*Work request*. Across the lines of the records below, how many have the string "minus" in them? Answer with the number alone.

*Stored data*.
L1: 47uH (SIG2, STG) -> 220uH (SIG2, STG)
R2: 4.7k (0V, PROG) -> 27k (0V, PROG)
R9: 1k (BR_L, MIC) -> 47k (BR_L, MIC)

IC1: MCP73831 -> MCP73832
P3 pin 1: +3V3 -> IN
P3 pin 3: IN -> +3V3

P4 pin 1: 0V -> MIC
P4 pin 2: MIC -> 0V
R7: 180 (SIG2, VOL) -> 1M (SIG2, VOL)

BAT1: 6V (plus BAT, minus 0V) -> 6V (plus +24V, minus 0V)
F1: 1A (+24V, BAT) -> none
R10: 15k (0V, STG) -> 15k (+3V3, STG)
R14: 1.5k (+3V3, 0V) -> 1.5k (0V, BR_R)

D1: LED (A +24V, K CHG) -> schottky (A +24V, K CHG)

--

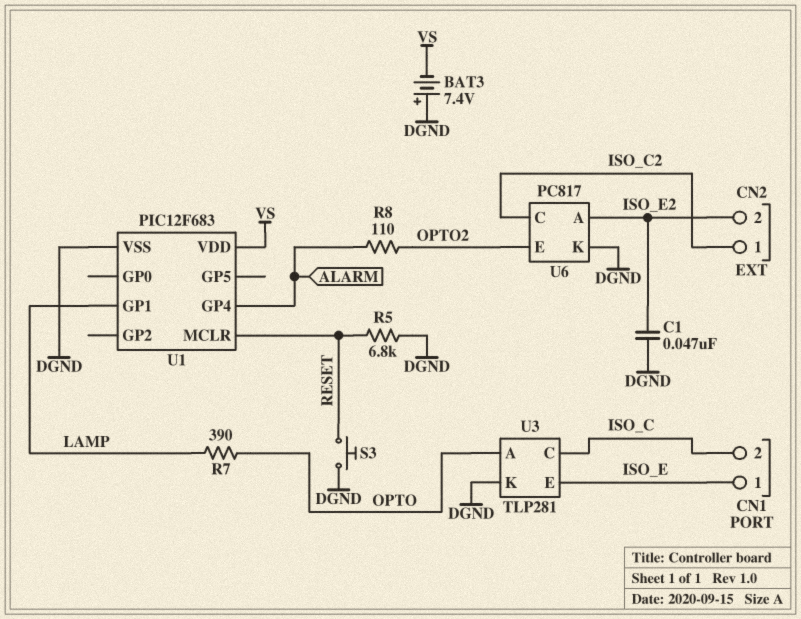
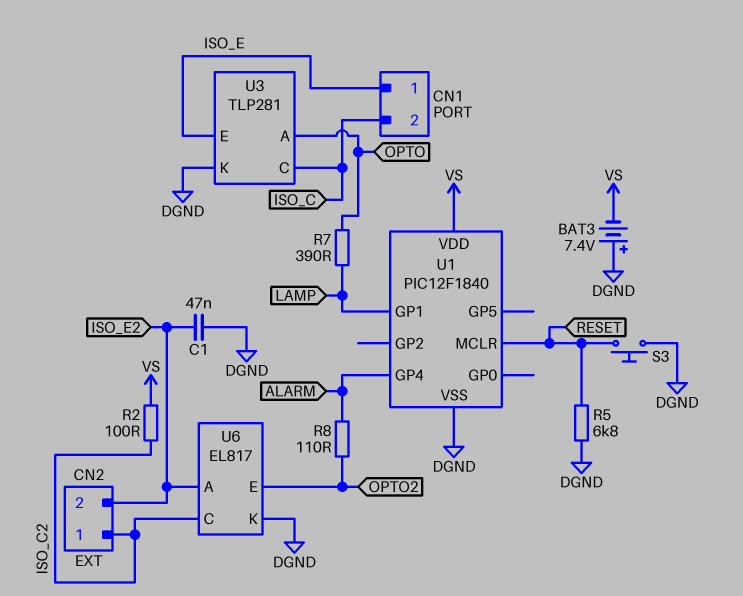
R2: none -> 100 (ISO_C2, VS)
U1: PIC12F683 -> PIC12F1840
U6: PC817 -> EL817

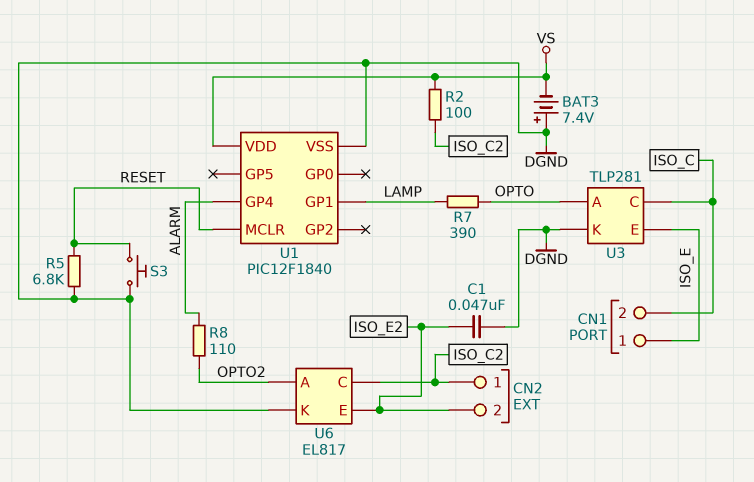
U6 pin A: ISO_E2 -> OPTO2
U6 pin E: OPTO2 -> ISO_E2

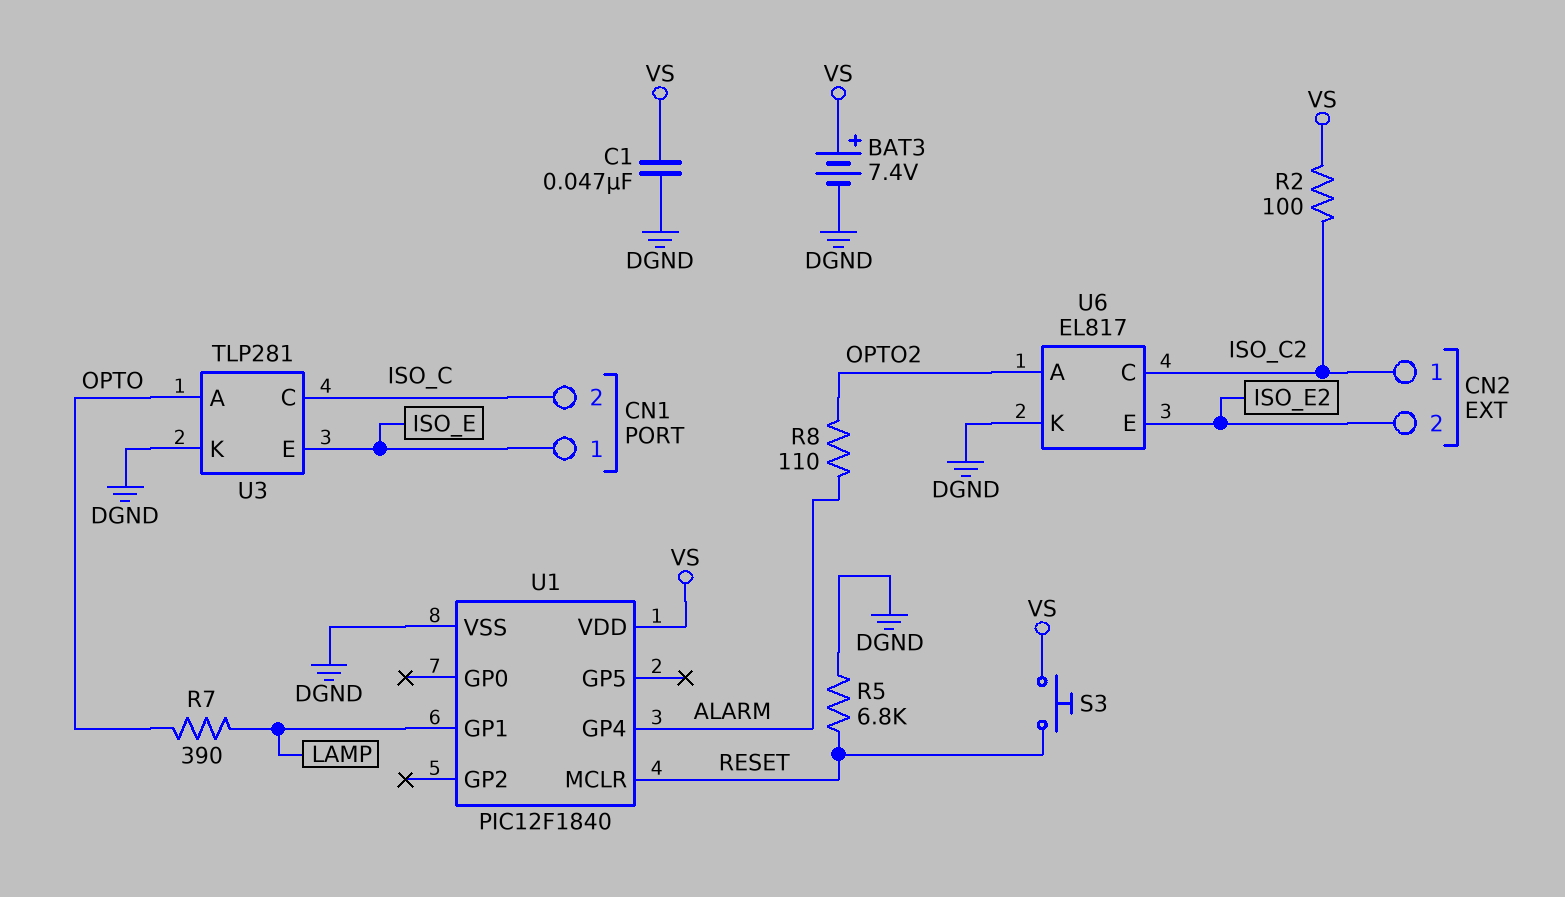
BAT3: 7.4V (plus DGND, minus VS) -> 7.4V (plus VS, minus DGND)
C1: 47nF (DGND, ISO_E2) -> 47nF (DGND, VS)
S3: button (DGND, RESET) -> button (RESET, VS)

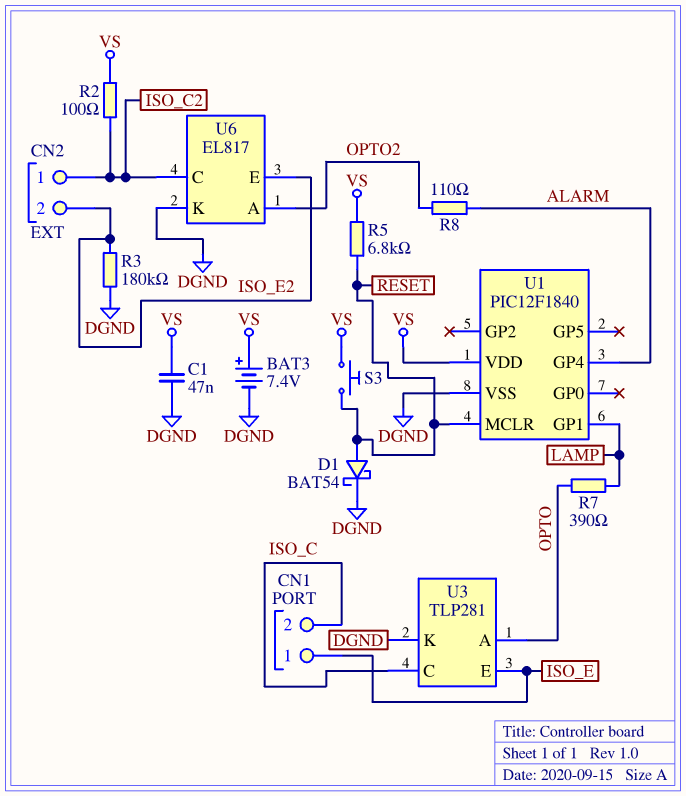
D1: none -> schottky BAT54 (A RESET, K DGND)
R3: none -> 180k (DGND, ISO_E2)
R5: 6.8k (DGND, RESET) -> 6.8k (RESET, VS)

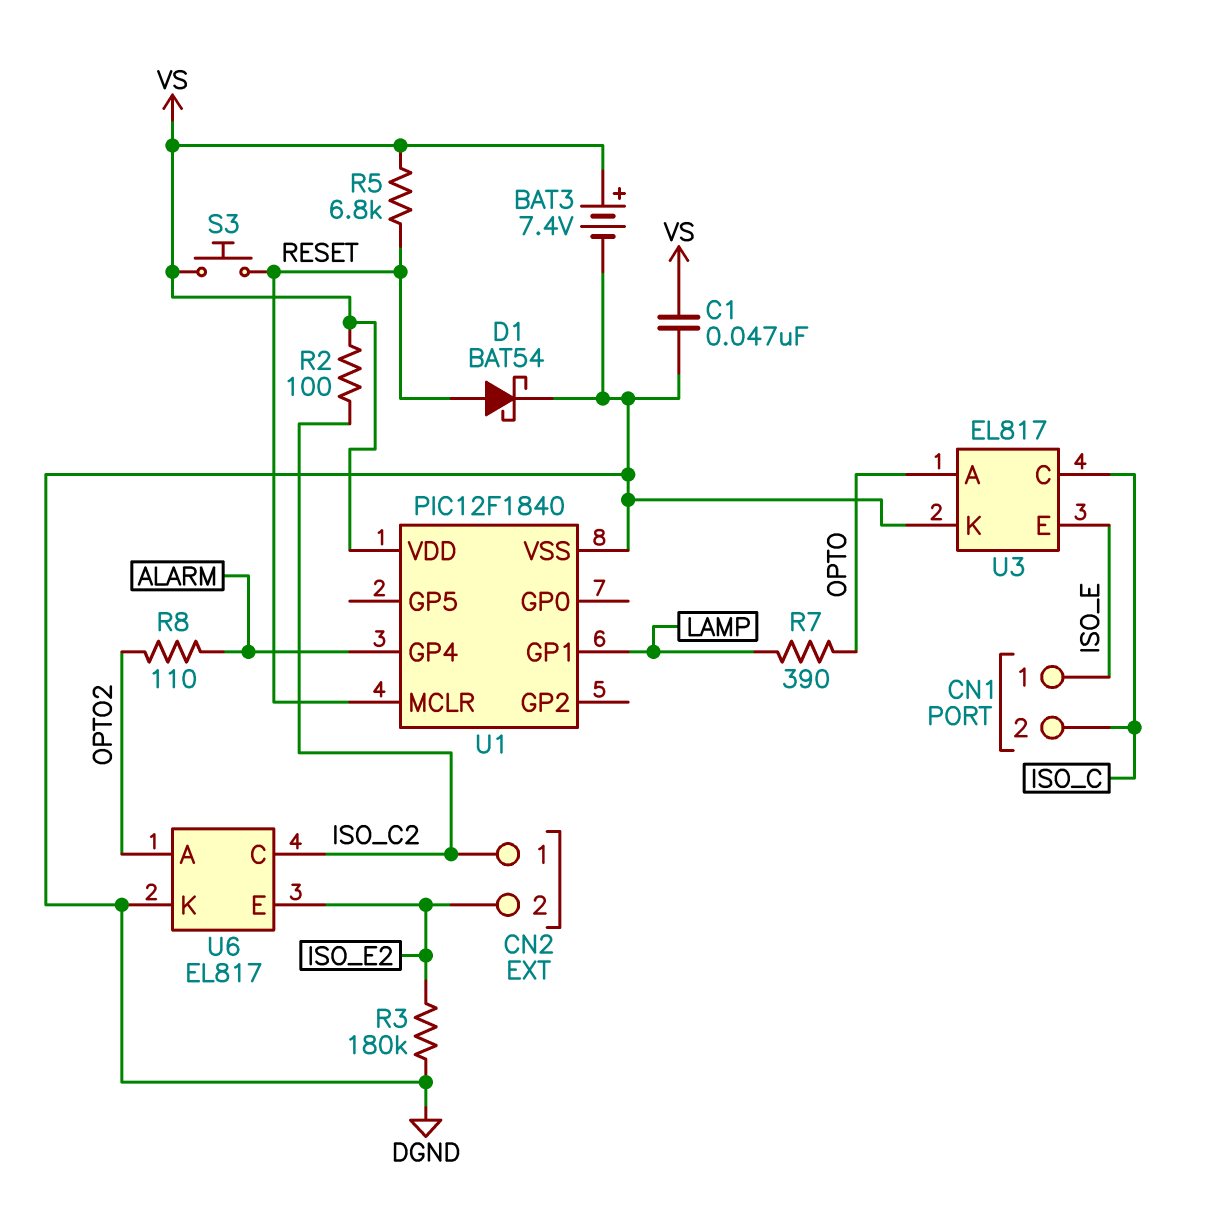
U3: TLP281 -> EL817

*Task solution*. 2